> **DESCRIPTION OF THE TASK**
Copy out the data from the start through the line containing "83: 19:39 -> 19:35", changing every "Hamburg" to "Hanover" and leaving everything else unchanged.
..............................
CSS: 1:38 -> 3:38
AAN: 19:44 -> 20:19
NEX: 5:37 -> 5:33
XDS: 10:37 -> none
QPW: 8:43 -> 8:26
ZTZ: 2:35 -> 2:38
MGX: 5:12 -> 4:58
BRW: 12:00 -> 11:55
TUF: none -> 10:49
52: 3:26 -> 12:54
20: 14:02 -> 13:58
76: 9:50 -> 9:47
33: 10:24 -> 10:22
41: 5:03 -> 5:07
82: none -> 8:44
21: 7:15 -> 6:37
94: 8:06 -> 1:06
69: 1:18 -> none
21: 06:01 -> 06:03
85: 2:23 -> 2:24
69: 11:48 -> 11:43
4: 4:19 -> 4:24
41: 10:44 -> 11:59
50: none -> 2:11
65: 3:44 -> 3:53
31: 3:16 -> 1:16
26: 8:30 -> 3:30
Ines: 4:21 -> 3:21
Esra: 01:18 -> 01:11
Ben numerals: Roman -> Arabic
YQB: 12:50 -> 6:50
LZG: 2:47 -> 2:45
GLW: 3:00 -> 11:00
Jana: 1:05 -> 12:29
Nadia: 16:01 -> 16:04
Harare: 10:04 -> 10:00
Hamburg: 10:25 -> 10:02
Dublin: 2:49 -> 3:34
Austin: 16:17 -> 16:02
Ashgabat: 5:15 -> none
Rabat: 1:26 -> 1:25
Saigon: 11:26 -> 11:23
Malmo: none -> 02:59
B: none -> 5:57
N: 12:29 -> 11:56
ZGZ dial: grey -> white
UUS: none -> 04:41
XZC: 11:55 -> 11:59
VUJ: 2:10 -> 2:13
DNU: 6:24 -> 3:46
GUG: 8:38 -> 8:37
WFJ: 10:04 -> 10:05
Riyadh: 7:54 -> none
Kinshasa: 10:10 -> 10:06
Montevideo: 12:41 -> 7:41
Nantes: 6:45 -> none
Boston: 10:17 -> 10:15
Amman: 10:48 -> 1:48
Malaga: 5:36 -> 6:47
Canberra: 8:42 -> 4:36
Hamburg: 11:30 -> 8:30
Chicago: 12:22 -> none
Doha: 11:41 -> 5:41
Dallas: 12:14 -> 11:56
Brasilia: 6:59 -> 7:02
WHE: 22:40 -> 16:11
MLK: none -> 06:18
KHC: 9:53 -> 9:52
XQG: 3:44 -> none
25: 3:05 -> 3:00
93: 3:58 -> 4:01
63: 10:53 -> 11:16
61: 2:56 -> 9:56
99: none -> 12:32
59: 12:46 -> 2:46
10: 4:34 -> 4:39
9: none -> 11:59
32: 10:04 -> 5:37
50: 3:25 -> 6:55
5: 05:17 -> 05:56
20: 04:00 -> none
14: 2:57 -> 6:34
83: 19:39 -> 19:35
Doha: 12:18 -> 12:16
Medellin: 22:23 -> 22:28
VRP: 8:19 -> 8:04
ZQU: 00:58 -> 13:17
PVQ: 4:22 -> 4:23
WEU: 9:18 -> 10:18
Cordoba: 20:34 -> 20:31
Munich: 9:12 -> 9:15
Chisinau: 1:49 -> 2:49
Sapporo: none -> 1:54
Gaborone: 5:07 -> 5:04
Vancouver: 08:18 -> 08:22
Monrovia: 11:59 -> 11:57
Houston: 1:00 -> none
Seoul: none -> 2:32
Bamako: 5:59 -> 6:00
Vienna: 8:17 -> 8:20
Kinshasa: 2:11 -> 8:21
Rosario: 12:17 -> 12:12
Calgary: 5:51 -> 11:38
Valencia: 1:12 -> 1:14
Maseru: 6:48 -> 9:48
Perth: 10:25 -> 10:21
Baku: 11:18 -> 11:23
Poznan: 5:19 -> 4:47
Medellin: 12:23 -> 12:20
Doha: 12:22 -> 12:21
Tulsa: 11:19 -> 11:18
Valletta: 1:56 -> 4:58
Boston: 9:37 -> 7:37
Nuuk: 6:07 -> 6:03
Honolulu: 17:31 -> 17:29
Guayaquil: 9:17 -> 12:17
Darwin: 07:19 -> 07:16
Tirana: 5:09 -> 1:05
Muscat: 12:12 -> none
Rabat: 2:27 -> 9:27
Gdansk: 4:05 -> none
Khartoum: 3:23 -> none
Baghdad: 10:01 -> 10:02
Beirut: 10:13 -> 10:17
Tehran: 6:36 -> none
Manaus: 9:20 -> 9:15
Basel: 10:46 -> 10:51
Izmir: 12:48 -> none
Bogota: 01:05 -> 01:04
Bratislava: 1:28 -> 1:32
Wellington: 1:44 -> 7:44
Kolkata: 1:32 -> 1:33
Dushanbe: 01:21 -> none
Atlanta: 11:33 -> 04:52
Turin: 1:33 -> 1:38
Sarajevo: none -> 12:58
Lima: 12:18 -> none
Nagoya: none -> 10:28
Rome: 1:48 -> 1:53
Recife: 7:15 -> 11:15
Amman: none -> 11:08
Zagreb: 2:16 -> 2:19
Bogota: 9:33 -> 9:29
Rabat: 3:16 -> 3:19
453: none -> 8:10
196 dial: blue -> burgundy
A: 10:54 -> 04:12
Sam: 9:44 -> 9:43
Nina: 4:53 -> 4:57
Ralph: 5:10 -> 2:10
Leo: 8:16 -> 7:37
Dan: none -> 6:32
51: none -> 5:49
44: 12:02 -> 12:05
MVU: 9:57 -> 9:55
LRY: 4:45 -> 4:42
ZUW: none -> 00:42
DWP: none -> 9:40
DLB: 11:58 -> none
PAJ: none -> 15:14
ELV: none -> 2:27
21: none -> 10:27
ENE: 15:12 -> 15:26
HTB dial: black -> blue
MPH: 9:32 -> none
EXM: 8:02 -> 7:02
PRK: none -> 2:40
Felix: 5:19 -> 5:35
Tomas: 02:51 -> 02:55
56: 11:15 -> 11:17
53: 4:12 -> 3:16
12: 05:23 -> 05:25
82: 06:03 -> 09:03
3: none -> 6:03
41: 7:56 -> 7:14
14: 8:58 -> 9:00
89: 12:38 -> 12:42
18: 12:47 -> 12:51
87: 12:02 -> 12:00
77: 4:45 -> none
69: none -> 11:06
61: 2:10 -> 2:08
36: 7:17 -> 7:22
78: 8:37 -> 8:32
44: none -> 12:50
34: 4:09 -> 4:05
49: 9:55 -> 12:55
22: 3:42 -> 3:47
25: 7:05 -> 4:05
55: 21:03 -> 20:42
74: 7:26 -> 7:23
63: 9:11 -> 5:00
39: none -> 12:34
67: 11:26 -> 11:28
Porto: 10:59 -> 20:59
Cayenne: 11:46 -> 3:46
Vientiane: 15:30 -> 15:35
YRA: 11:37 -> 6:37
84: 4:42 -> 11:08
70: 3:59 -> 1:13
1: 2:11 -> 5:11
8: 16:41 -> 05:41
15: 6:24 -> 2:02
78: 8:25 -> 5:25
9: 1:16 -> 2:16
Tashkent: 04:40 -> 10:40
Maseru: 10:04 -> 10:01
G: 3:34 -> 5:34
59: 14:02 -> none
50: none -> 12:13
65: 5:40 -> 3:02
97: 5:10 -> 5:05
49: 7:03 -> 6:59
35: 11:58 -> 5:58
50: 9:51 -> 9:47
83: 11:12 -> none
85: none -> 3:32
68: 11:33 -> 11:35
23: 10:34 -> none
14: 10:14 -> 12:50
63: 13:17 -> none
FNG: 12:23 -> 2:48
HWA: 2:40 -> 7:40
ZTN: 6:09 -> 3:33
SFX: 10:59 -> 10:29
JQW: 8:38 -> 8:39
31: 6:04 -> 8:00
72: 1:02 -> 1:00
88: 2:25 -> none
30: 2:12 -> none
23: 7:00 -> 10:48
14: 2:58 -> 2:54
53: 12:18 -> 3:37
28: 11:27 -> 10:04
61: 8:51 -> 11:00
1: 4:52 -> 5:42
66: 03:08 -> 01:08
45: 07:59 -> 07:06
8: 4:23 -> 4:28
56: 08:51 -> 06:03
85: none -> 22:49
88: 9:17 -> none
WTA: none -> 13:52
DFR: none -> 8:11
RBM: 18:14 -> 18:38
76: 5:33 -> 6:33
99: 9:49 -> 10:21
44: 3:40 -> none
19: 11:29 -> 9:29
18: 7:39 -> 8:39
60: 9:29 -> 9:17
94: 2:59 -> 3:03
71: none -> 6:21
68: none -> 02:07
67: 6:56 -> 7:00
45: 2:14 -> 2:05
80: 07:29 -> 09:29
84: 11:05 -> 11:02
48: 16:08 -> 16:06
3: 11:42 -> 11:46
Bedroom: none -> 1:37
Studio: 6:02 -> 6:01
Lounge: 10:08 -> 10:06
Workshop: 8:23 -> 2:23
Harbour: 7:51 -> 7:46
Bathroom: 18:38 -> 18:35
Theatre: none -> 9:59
..............................
> **EXPECTED OUTPUT**
CSS: 1:38 -> 3:38
AAN: 19:44 -> 20:19
NEX: 5:37 -> 5:33
XDS: 10:37 -> none
QPW: 8:43 -> 8:26
ZTZ: 2:35 -> 2:38
MGX: 5:12 -> 4:58
BRW: 12:00 -> 11:55
TUF: none -> 10:49
52: 3:26 -> 12:54
20: 14:02 -> 13:58
76: 9:50 -> 9:47
33: 10:24 -> 10:22
41: 5:03 -> 5:07
82: none -> 8:44
21: 7:15 -> 6:37
94: 8:06 -> 1:06
69: 1:18 -> none
21: 06:01 -> 06:03
85: 2:23 -> 2:24
69: 11:48 -> 11:43
4: 4:19 -> 4:24
41: 10:44 -> 11:59
50: none -> 2:11
65: 3:44 -> 3:53
31: 3:16 -> 1:16
26: 8:30 -> 3:30
Ines: 4:21 -> 3:21
Esra: 01:18 -> 01:11
Ben numerals: Roman -> Arabic
YQB: 12:50 -> 6:50
LZG: 2:47 -> 2:45
GLW: 3:00 -> 11:00
Jana: 1:05 -> 12:29
Nadia: 16:01 -> 16:04
Harare: 10:04 -> 10:00
Hanover: 10:25 -> 10:02
Dublin: 2:49 -> 3:34
Austin: 16:17 -> 16:02
Ashgabat: 5:15 -> none
Rabat: 1:26 -> 1:25
Saigon: 11:26 -> 11:23
Malmo: none -> 02:59
B: none -> 5:57
N: 12:29 -> 11:56
ZGZ dial: grey -> white
UUS: none -> 04:41
XZC: 11:55 -> 11:59
VUJ: 2:10 -> 2:13
DNU: 6:24 -> 3:46
GUG: 8:38 -> 8:37
WFJ: 10:04 -> 10:05
Riyadh: 7:54 -> none
Kinshasa: 10:10 -> 10:06
Montevideo: 12:41 -> 7:41
Nantes: 6:45 -> none
Boston: 10:17 -> 10:15
Amman: 10:48 -> 1:48
Malaga: 5:36 -> 6:47
Canberra: 8:42 -> 4:36
Hanover: 11:30 -> 8:30
Chicago: 12:22 -> none
Doha: 11:41 -> 5:41
Dallas: 12:14 -> 11:56
Brasilia: 6:59 -> 7:02
WHE: 22:40 -> 16:11
MLK: none -> 06:18
KHC: 9:53 -> 9:52
XQG: 3:44 -> none
25: 3:05 -> 3:00
93: 3:58 -> 4:01
63: 10:53 -> 11:16
61: 2:56 -> 9:56
99: none -> 12:32
59: 12:46 -> 2:46
10: 4:34 -> 4:39
9: none -> 11:59
32: 10:04 -> 5:37
50: 3:25 -> 6:55
5: 05:17 -> 05:56
20: 04:00 -> none
14: 2:57 -> 6:34
83: 19:39 -> 19:35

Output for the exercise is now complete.